### WHAT IS EXPECTED
What lines of the data hold the string "shifted"? Copy them all.

[Data records]
# # # # #
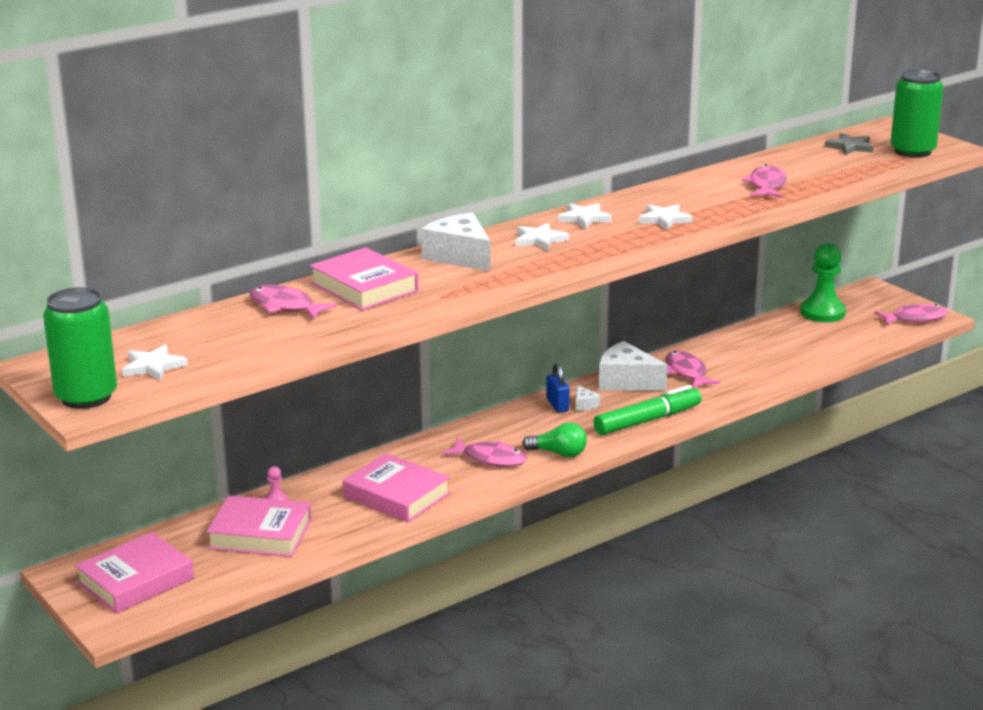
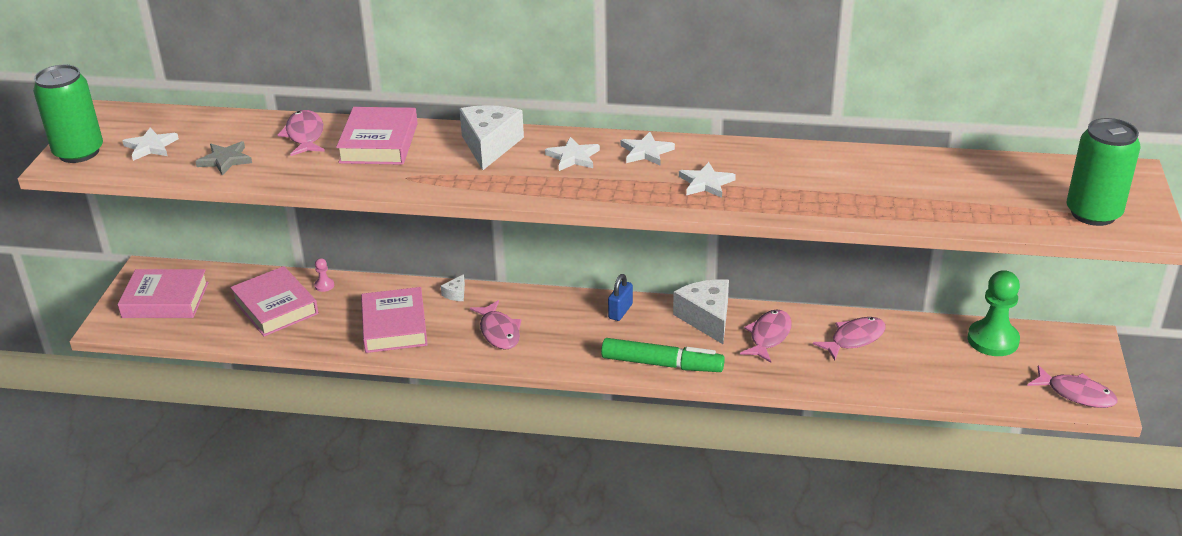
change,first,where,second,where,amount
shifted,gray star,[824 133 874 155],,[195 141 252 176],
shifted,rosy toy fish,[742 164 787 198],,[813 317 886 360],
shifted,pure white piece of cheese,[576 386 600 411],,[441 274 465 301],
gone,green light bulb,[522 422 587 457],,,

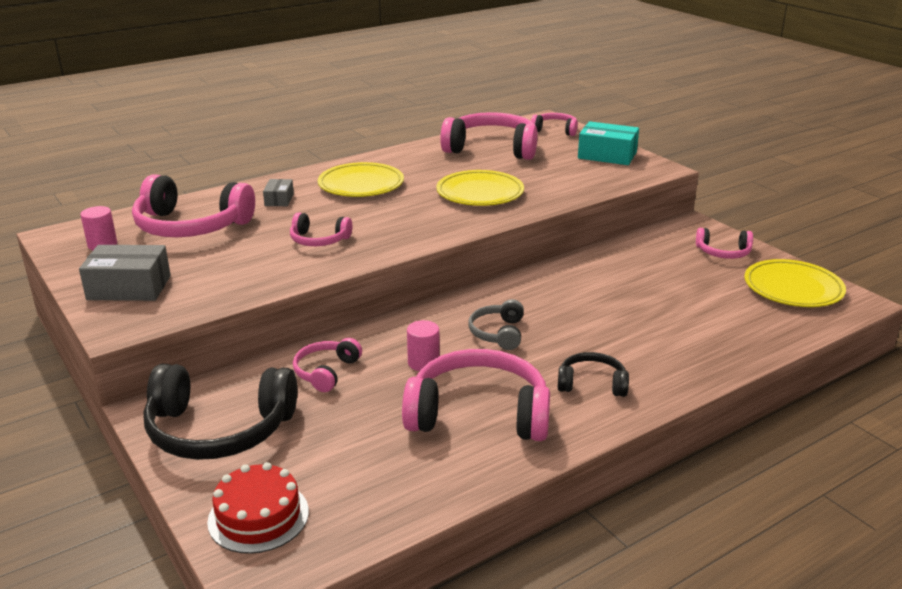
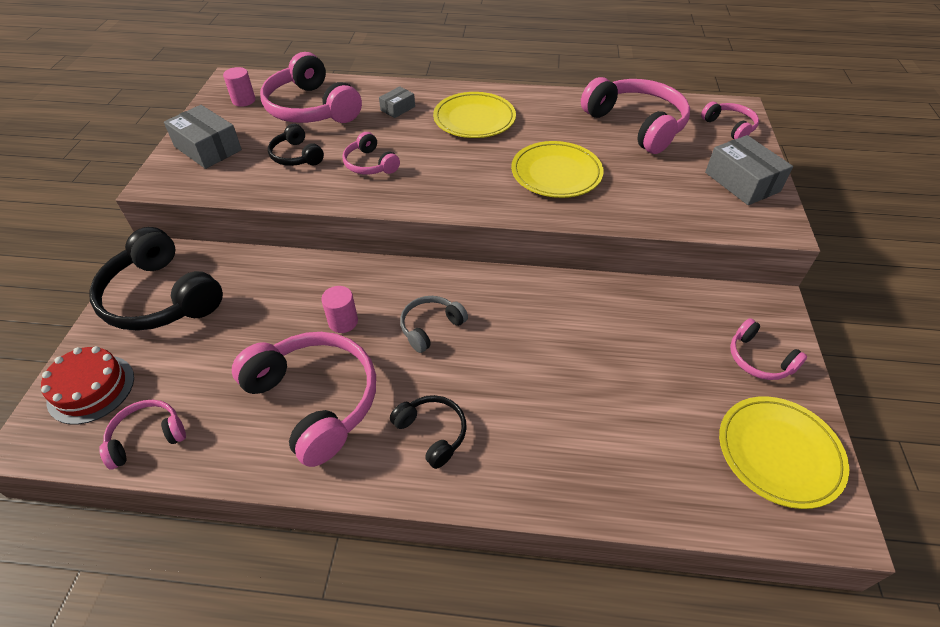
change,first,where,second,where,amount
repainted,teal box,[578 121 639 165],gray box,[705 135 793 205],
shifted,rosy headset,[293 338 362 392],,[99 400 186 470],
new,,,jet-black headset,[268 124 324 166],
# # # # #
### TASK SOLUTION
shifted,gray star,[824 133 874 155],,[195 141 252 176],
shifted,rosy toy fish,[742 164 787 198],,[813 317 886 360],
shifted,pure white piece of cheese,[576 386 600 411],,[441 274 465 301],
shifted,rosy headset,[293 338 362 392],,[99 400 186 470],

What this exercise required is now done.